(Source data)
=======
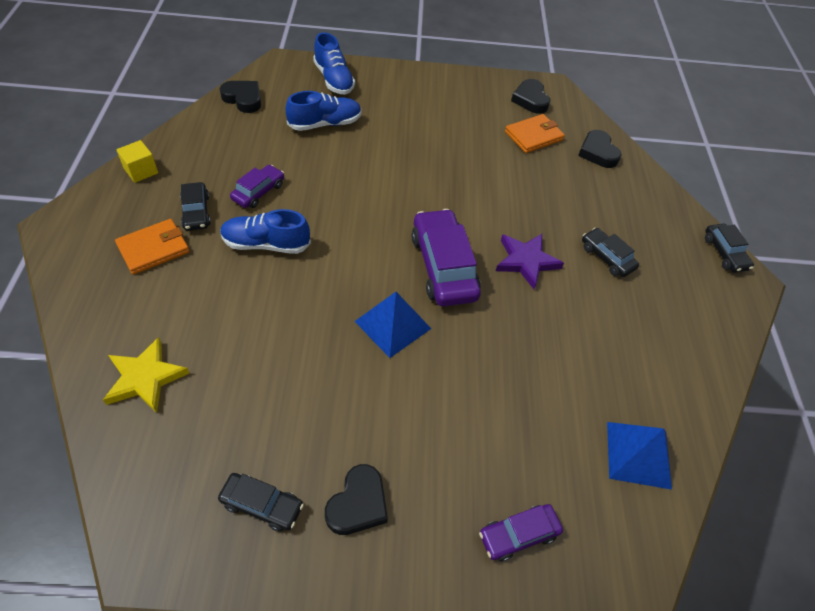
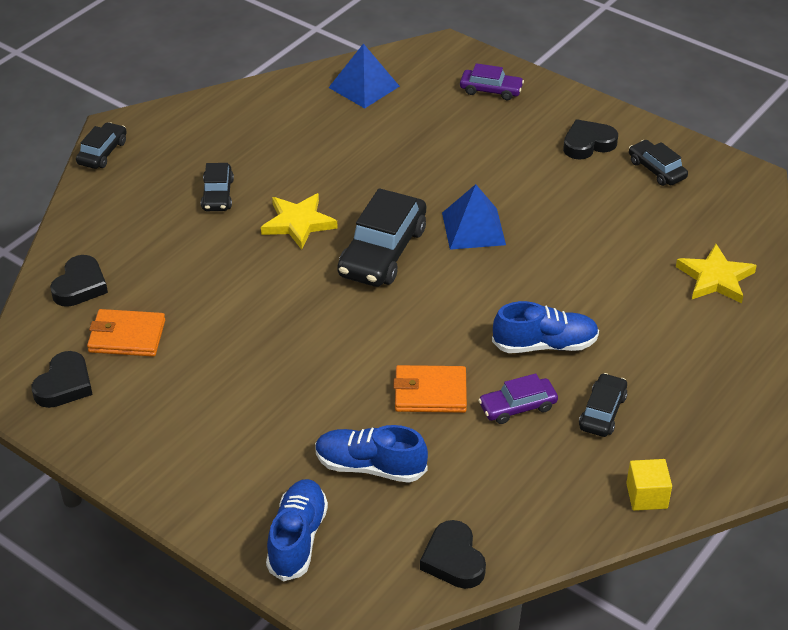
camera: 140 degrees left, 10 degrees down
orange wallet [115,219,190,275] -> orange wallet moved to [393,365,467,413]
blue shoe [220,209,311,254] -> blue shoe turned 45 degrees counterclockwise [492,301,599,353]
purple car [412,209,481,306] -> black car [337,188,426,287]
purple star [496,234,564,289] -> yellow star [261,193,338,250]

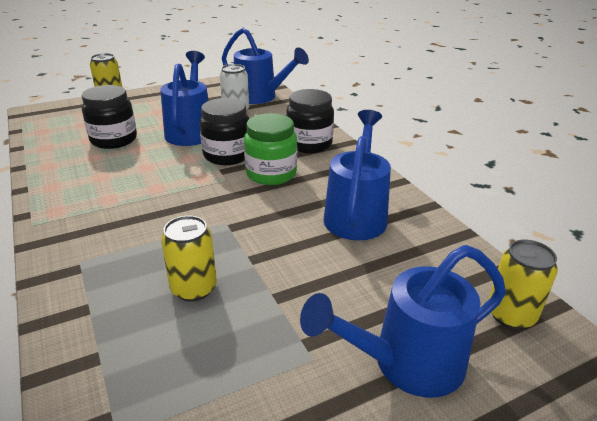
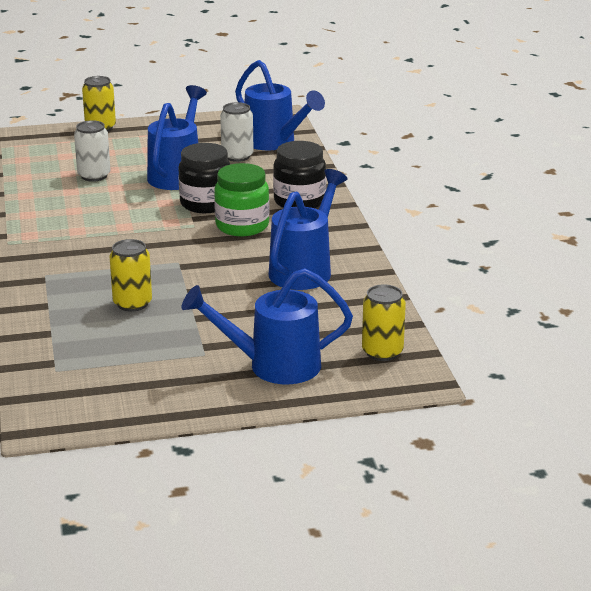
camera: 15 degrees right, 5 degrees down
black jar [82,85,137,149] -> white can [74,120,110,182]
=======
§ Problem statement
Exclude the pictures, then write out every record exactly as it stands.

§ Task answer
camera: 140 degrees left, 10 degrees down
orange wallet [115,219,190,275] -> orange wallet moved to [393,365,467,413]
blue shoe [220,209,311,254] -> blue shoe turned 45 degrees counterclockwise [492,301,599,353]
purple car [412,209,481,306] -> black car [337,188,426,287]
purple star [496,234,564,289] -> yellow star [261,193,338,250]

camera: 15 degrees right, 5 degrees down
black jar [82,85,137,149] -> white can [74,120,110,182]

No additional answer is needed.